--- WORK INSTRUCTION ---
Set the material down again exactly, line by line, skipping each picture.

--- DATASET CONTENT ---
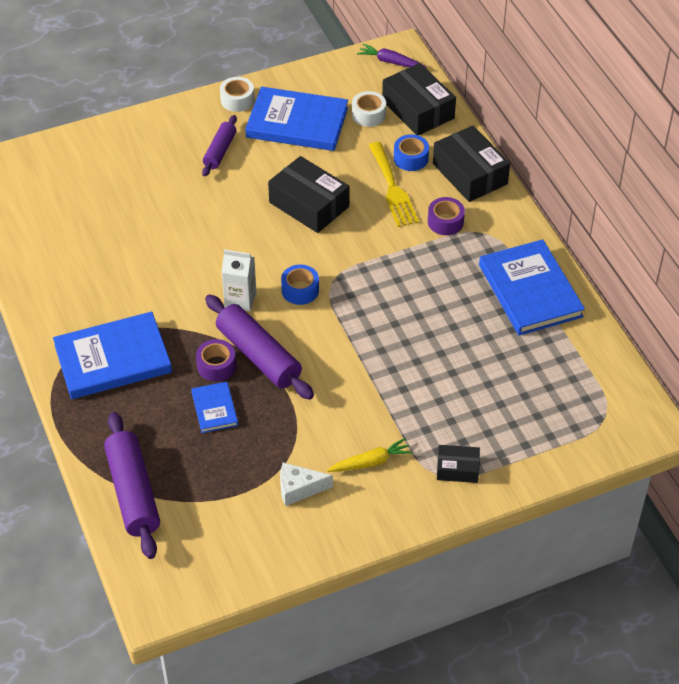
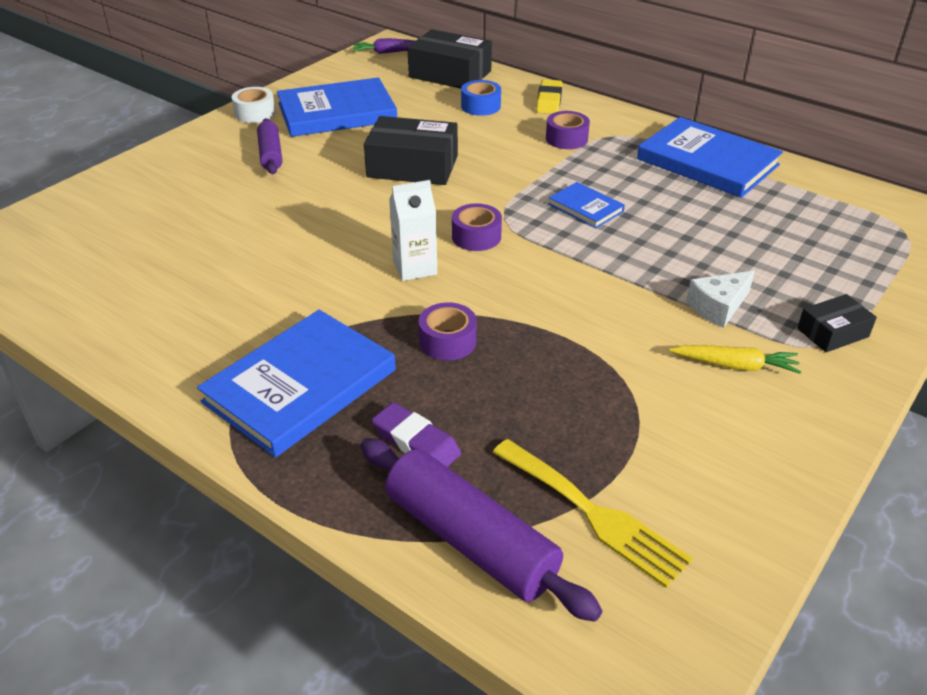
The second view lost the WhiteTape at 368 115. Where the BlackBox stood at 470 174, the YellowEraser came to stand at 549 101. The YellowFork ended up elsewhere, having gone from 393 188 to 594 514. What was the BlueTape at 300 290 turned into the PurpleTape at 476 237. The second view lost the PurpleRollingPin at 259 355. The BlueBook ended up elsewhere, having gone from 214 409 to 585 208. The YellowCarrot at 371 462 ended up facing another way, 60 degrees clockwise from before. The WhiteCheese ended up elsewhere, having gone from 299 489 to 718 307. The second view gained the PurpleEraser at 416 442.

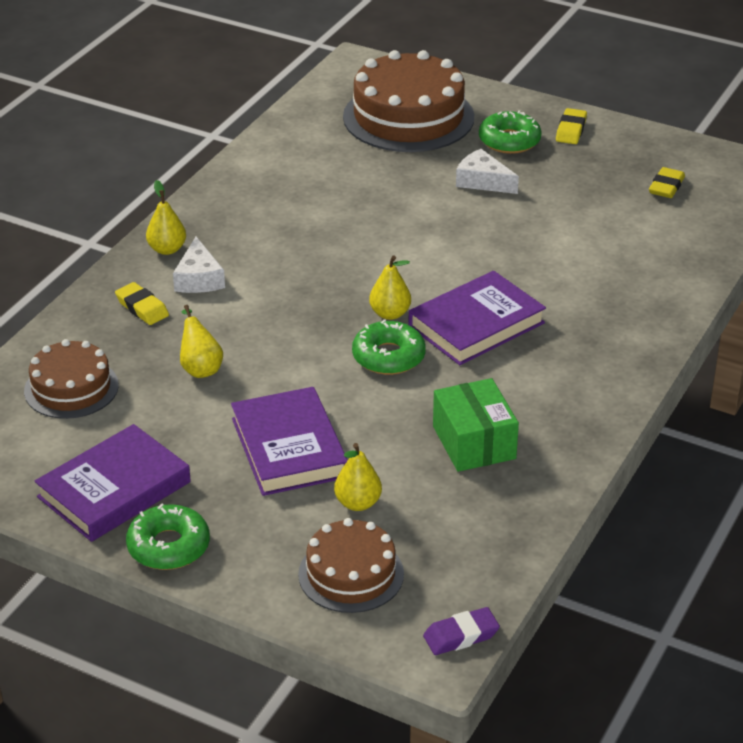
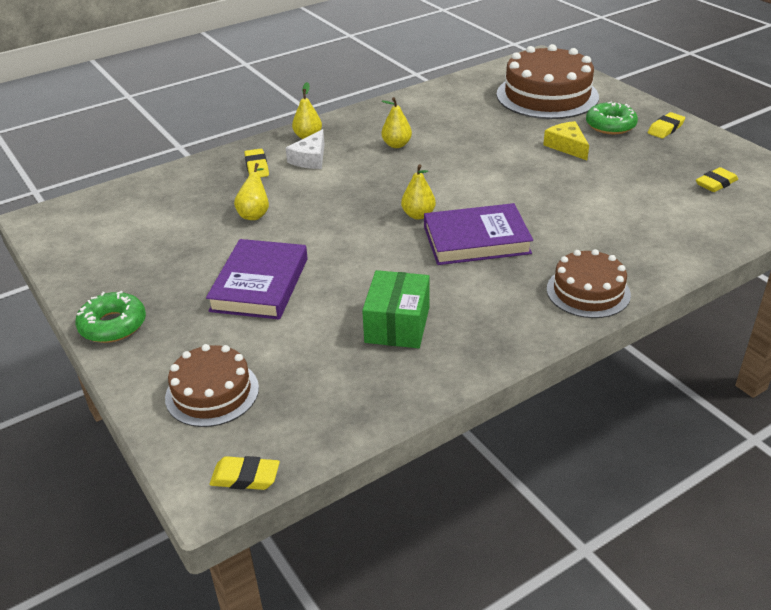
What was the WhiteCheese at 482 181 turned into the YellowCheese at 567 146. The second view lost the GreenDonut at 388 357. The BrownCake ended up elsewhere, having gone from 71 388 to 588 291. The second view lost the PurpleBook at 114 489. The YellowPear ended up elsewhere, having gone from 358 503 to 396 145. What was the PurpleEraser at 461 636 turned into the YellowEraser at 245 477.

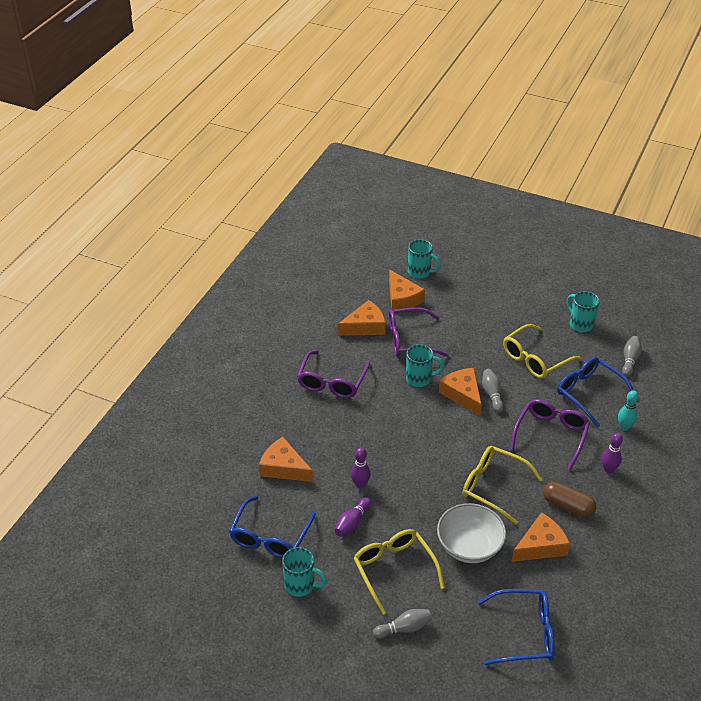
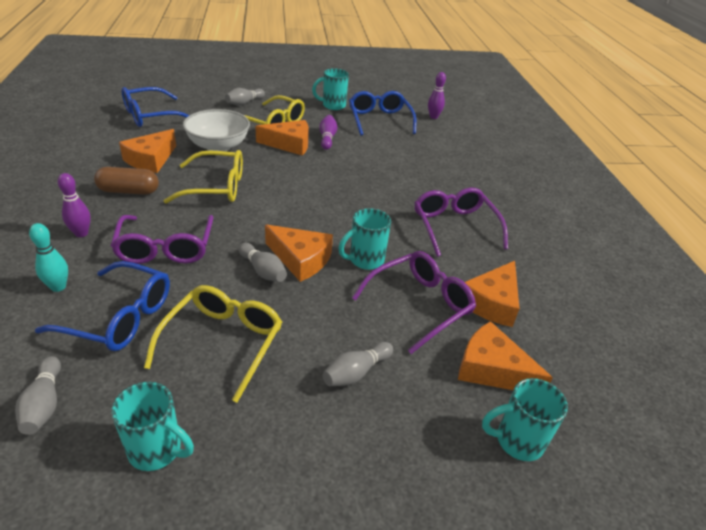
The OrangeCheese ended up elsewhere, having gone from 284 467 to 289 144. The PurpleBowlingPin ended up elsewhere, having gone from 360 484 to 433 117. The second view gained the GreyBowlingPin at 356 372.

--- SOLUTION FOR THIS PROBLEM ---
The second view lost the WhiteTape at 368 115. Where the BlackBox stood at 470 174, the YellowEraser came to stand at 549 101. The YellowFork ended up elsewhere, having gone from 393 188 to 594 514. What was the BlueTape at 300 290 turned into the PurpleTape at 476 237. The second view lost the PurpleRollingPin at 259 355. The BlueBook ended up elsewhere, having gone from 214 409 to 585 208. The YellowCarrot at 371 462 ended up facing another way, 60 degrees clockwise from before. The WhiteCheese ended up elsewhere, having gone from 299 489 to 718 307. The second view gained the PurpleEraser at 416 442.

What was the WhiteCheese at 482 181 turned into the YellowCheese at 567 146. The second view lost the GreenDonut at 388 357. The BrownCake ended up elsewhere, having gone from 71 388 to 588 291. The second view lost the PurpleBook at 114 489. The YellowPear ended up elsewhere, having gone from 358 503 to 396 145. What was the PurpleEraser at 461 636 turned into the YellowEraser at 245 477.

The OrangeCheese ended up elsewhere, having gone from 284 467 to 289 144. The PurpleBowlingPin ended up elsewhere, having gone from 360 484 to 433 117. The second view gained the GreyBowlingPin at 356 372.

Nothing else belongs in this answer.